=== Task to carry out ===
Copy the data that appears below exactly. Drop the pictures.
☆ ☆ ☆ ☆ ☆
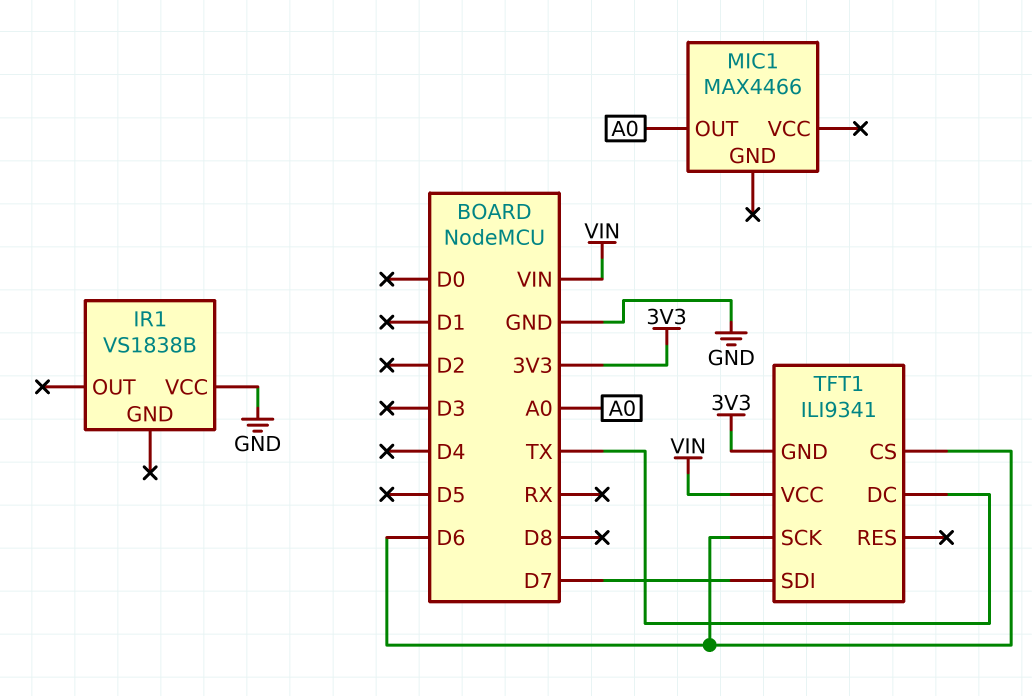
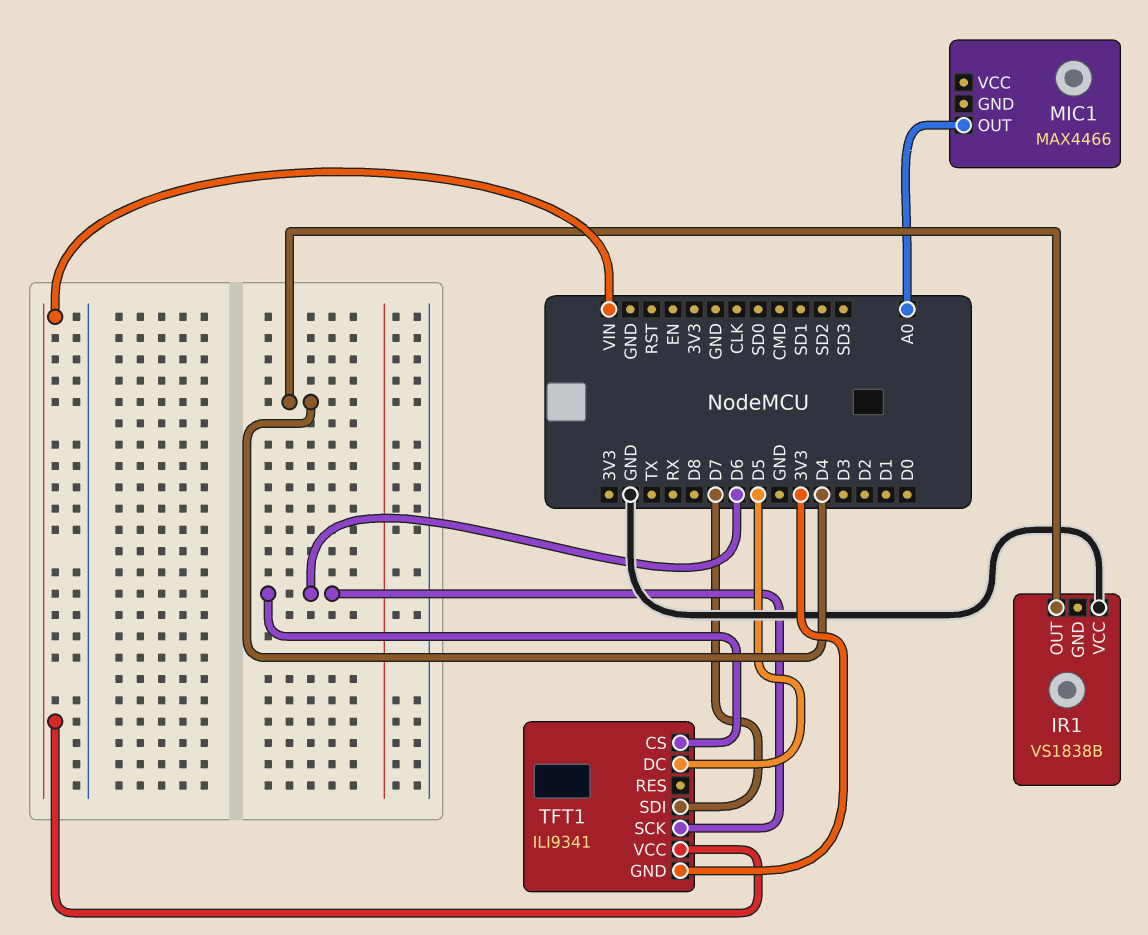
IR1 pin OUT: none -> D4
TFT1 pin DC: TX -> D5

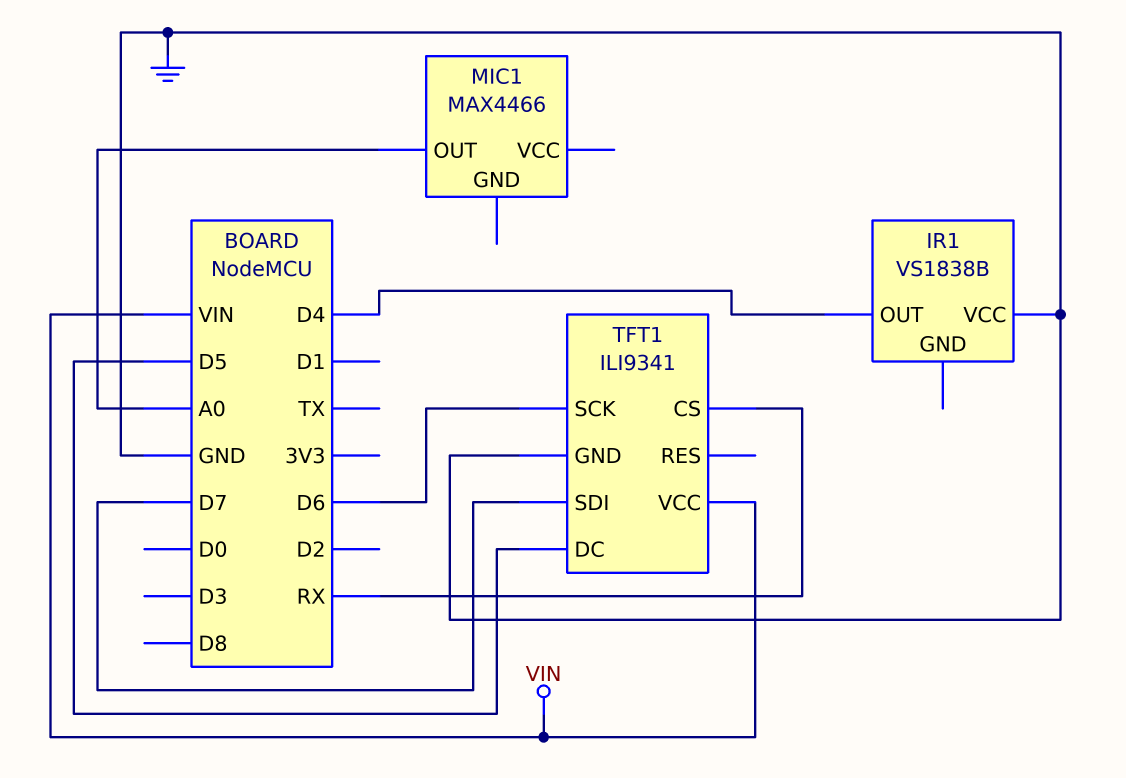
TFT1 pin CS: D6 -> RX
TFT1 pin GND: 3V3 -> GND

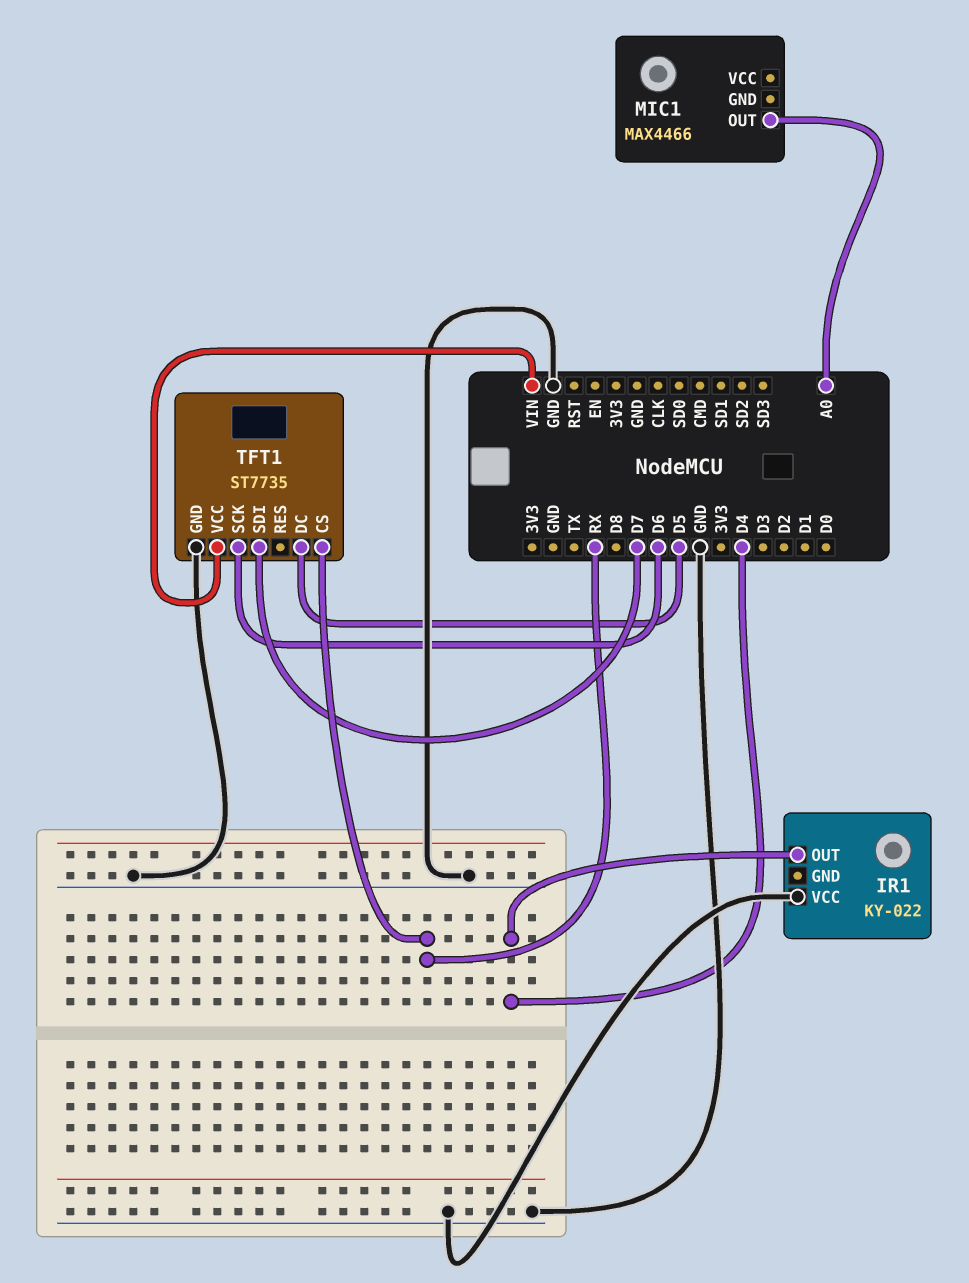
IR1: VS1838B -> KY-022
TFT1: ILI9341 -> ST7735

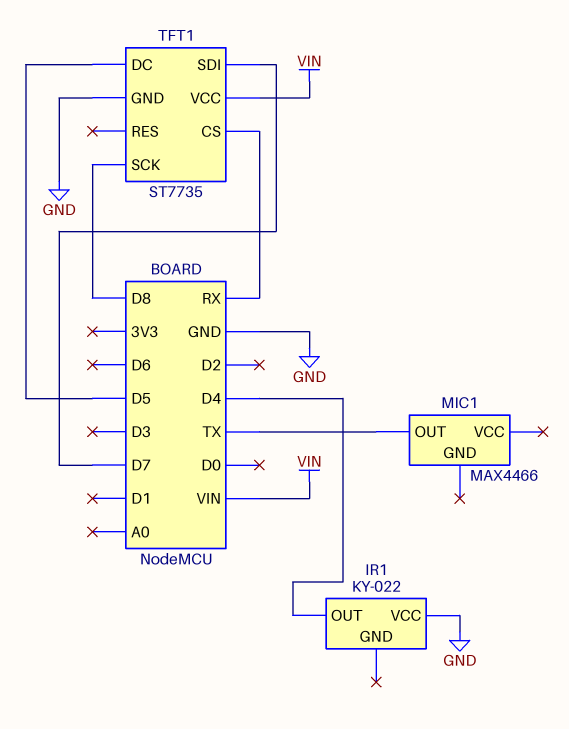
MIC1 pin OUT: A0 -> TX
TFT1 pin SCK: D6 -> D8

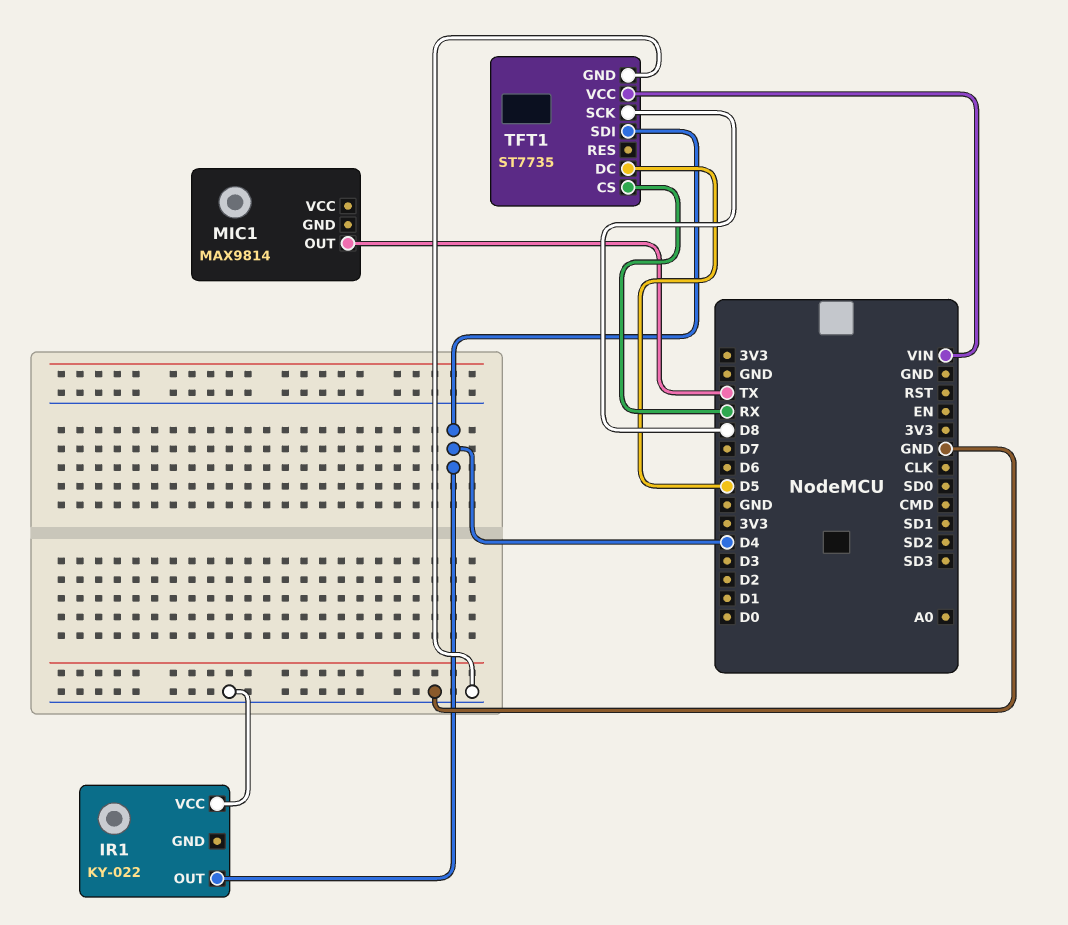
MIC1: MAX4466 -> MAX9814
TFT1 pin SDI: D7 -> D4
☆ ☆ ☆ ☆ ☆
=== Task response ===
IR1 pin OUT: none -> D4
TFT1 pin DC: TX -> D5

TFT1 pin CS: D6 -> RX
TFT1 pin GND: 3V3 -> GND

IR1: VS1838B -> KY-022
TFT1: ILI9341 -> ST7735

MIC1 pin OUT: A0 -> TX
TFT1 pin SCK: D6 -> D8

MIC1: MAX4466 -> MAX9814
TFT1 pin SDI: D7 -> D4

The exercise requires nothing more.